Aim of the task – Retype the records below word for word and omit any image.

Given information –
>>>>

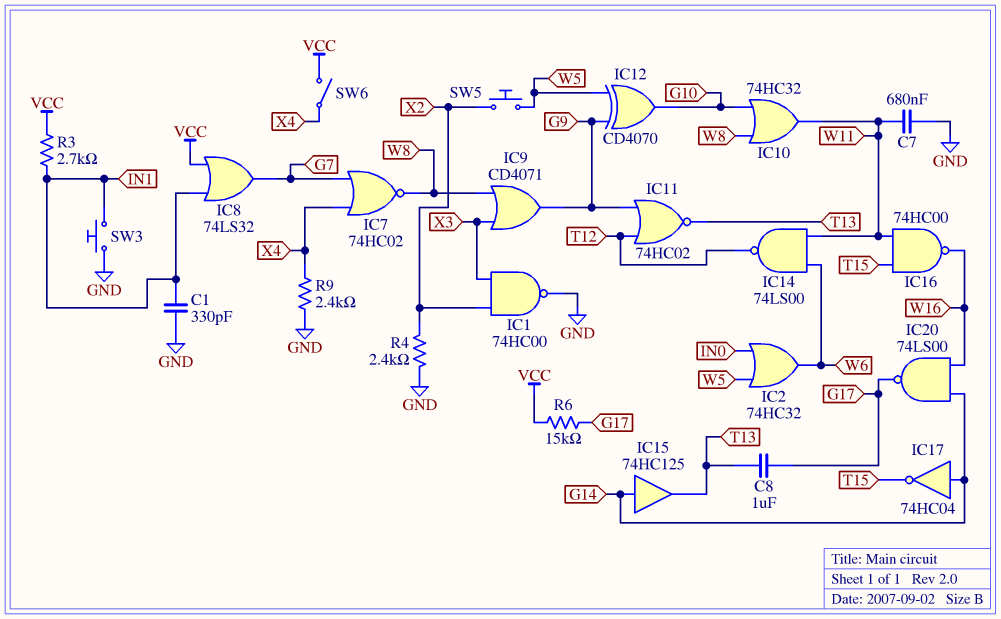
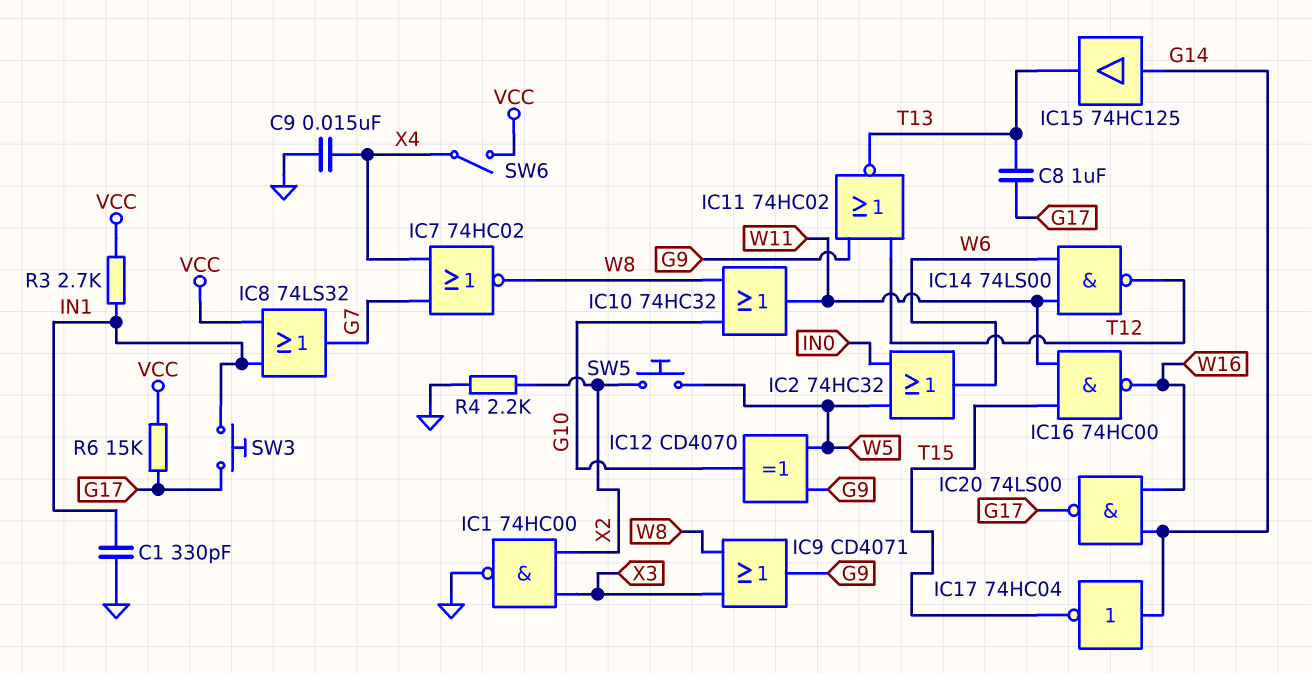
C7: 680nF (GND, W11) -> none
C9: none -> 15nF (GND, X4)
R4: 2.4k (GND, X2) -> 2.2k (GND, X2)
R9: 2.4k (GND, X4) -> none
SW3: button (GND, IN1) -> button (G17, IN1)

<<<<

Your solution –
C7: 680nF (GND, W11) -> none
C9: none -> 15nF (GND, X4)
R4: 2.4k (GND, X2) -> 2.2k (GND, X2)
R9: 2.4k (GND, X4) -> none
SW3: button (GND, IN1) -> button (G17, IN1)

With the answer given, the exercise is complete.